#### Exercise prompt:
Scan the data below for lines holding the word "shifted", and copy each line found.

========================

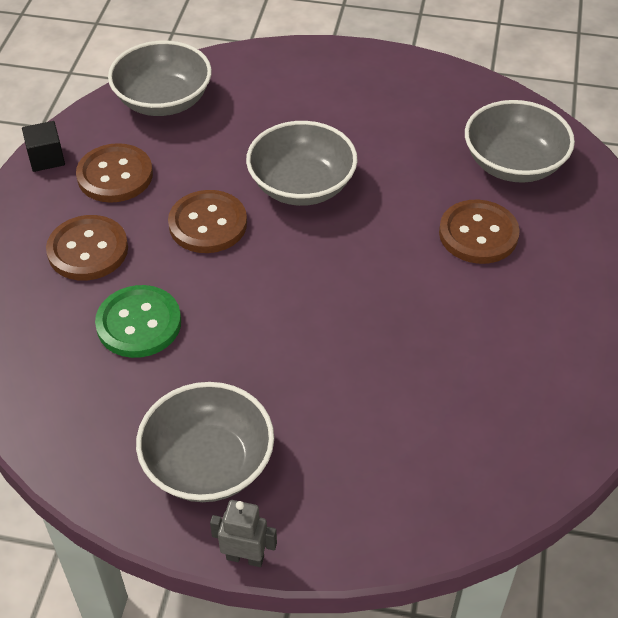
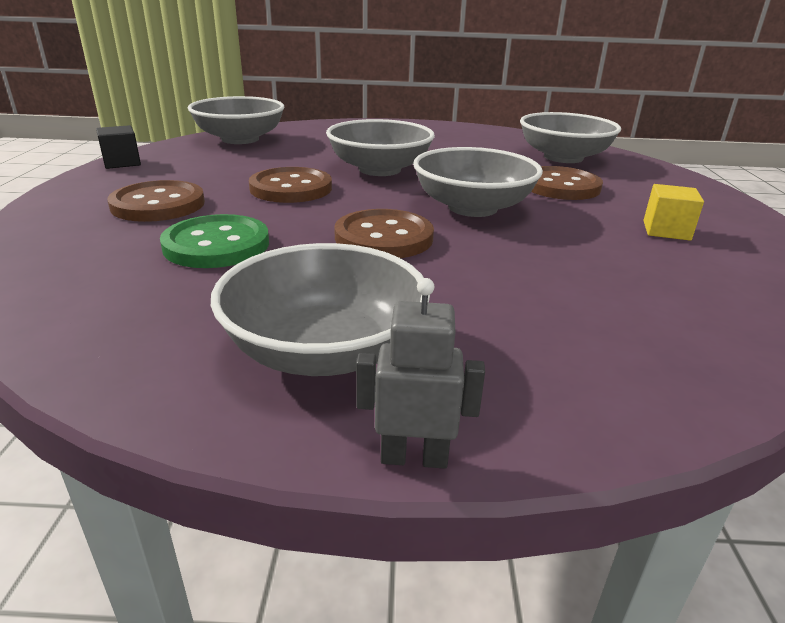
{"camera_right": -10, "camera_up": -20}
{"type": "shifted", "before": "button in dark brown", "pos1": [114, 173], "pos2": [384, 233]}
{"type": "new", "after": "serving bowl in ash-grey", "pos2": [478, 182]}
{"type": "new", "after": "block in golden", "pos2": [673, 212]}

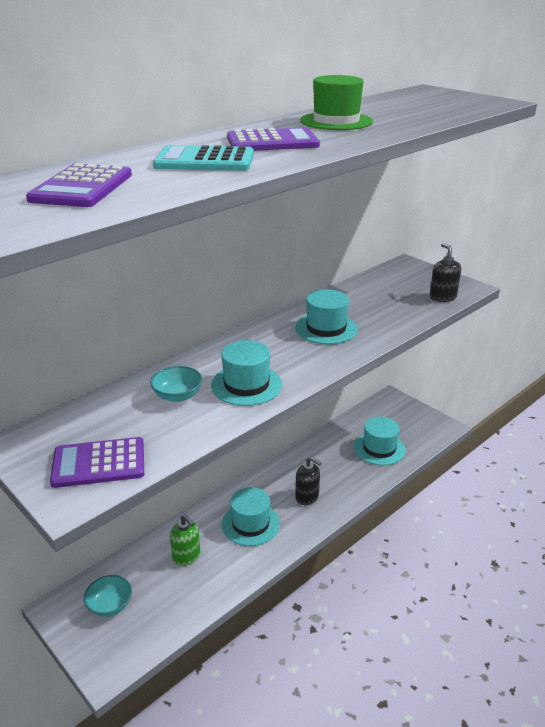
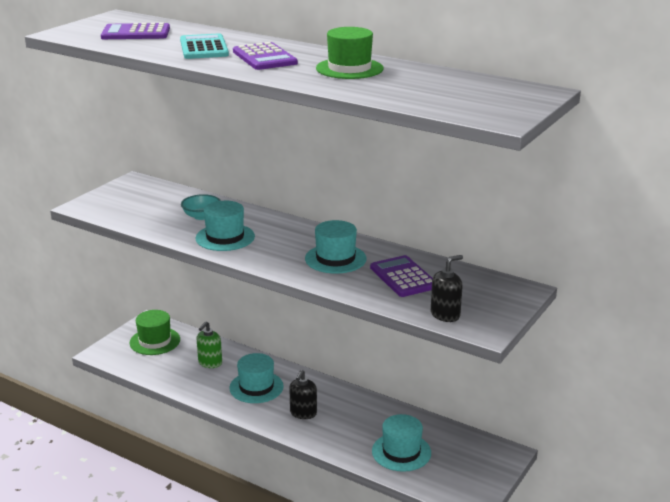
{"camera_right": 75, "camera_up": -5}
{"type": "swapped", "before": "serving bowl in turquoise", "after": "hat in green", "pos1": [108, 596], "pos2": [155, 332]}
{"type": "shifted", "before": "pocket calculator in violet", "pos1": [97, 462], "pos2": [401, 276]}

========================

#### Solution for this exercise:
{"type": "shifted", "before": "button in dark brown", "pos1": [114, 173], "pos2": [384, 233]}
{"type": "shifted", "before": "pocket calculator in violet", "pos1": [97, 462], "pos2": [401, 276]}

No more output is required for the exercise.